■ Requirement: All lines holding the string "stacking" should be copied from the data below.

■ Records to use:
--- --- ---
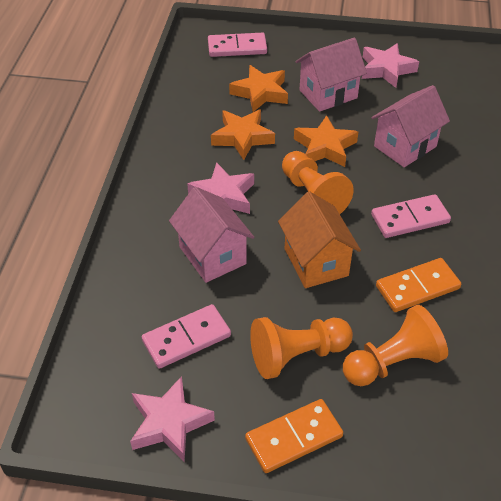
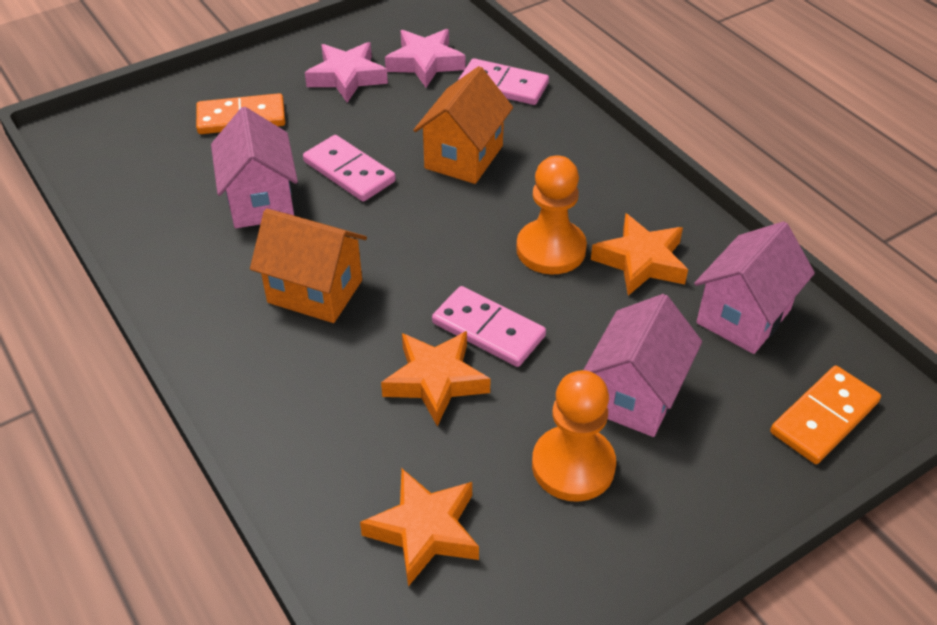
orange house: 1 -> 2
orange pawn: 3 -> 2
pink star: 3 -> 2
--- --- ---
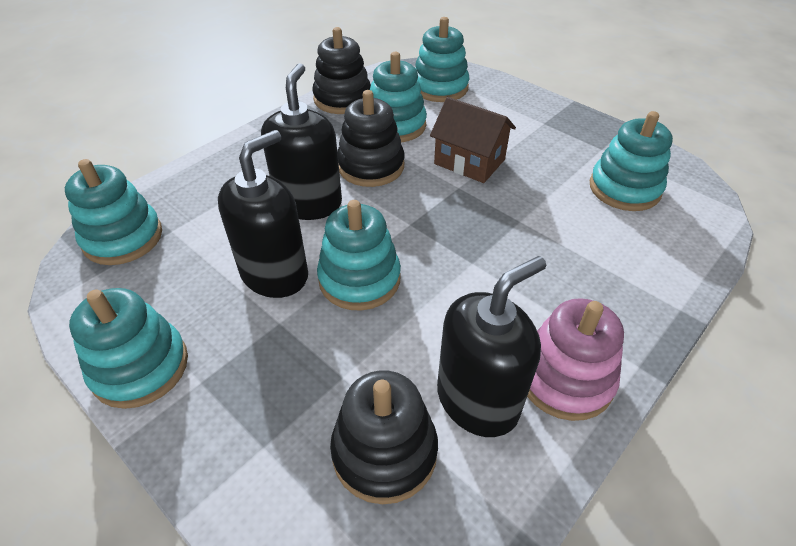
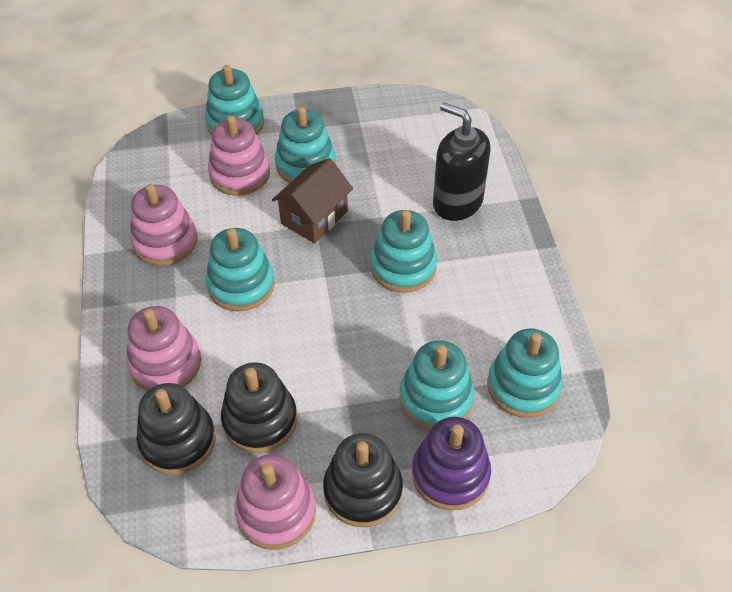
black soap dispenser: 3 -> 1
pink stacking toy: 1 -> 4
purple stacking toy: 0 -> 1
--- --- ---
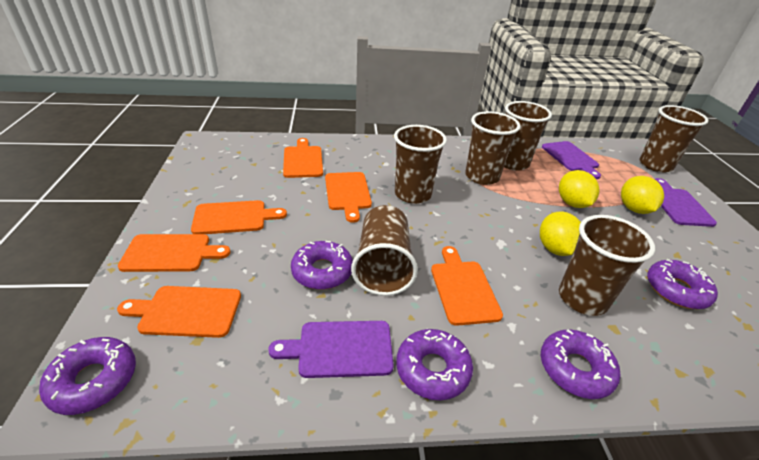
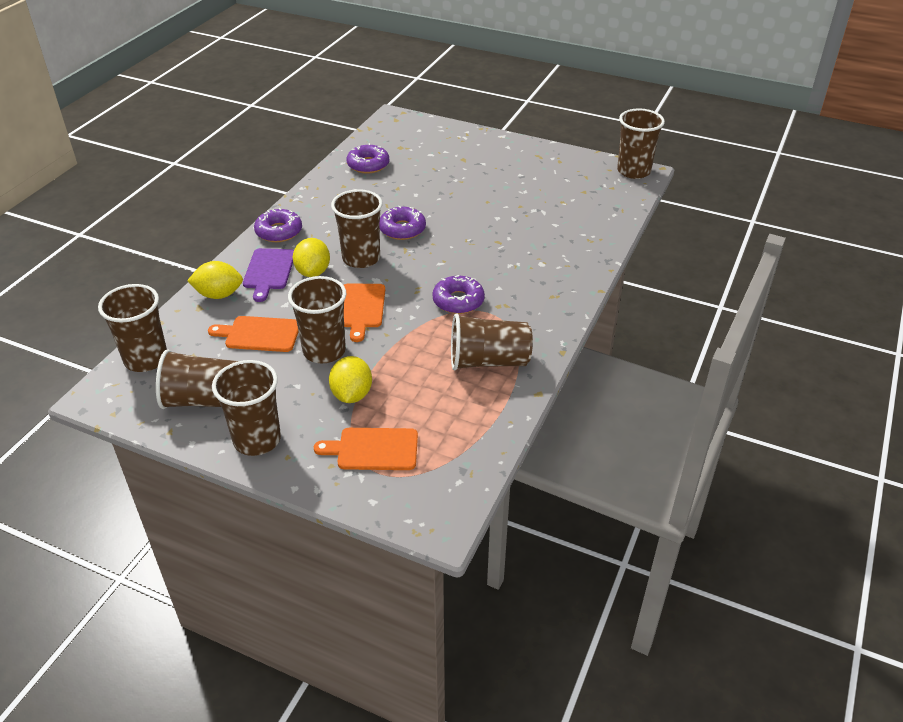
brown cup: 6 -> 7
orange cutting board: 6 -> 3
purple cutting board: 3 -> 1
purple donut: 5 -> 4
--- --- ---
■ Reply:
pink stacking toy: 1 -> 4
purple stacking toy: 0 -> 1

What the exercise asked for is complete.